● Given information:
══════════

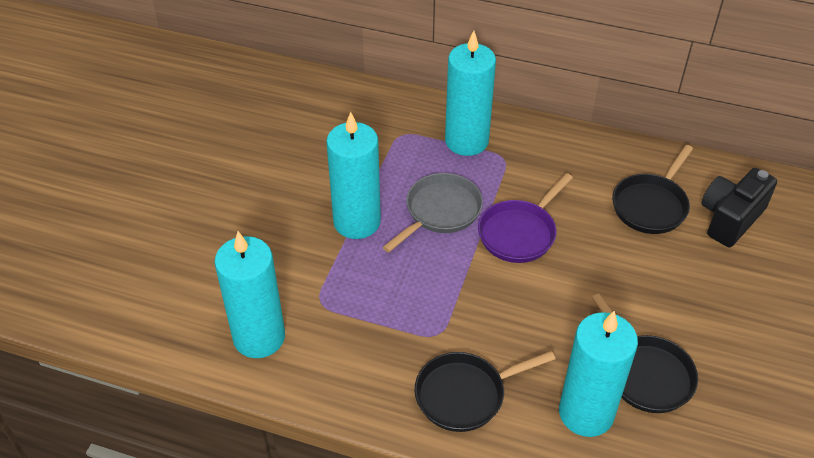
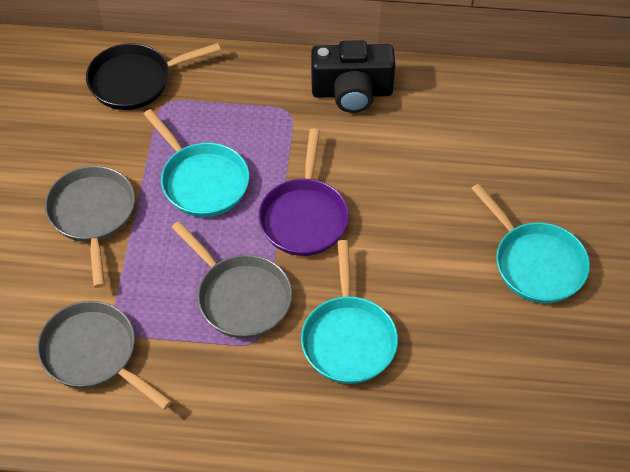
black pan: 3 -> 1
grey pan: 1 -> 3
turquoise candle: 4 -> 0
turquoise pan: 0 -> 3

══════════

● Requirement: Looking at the listing above, count every line in which the string "turquoise" appears, and give only that count.

● Task answer: 2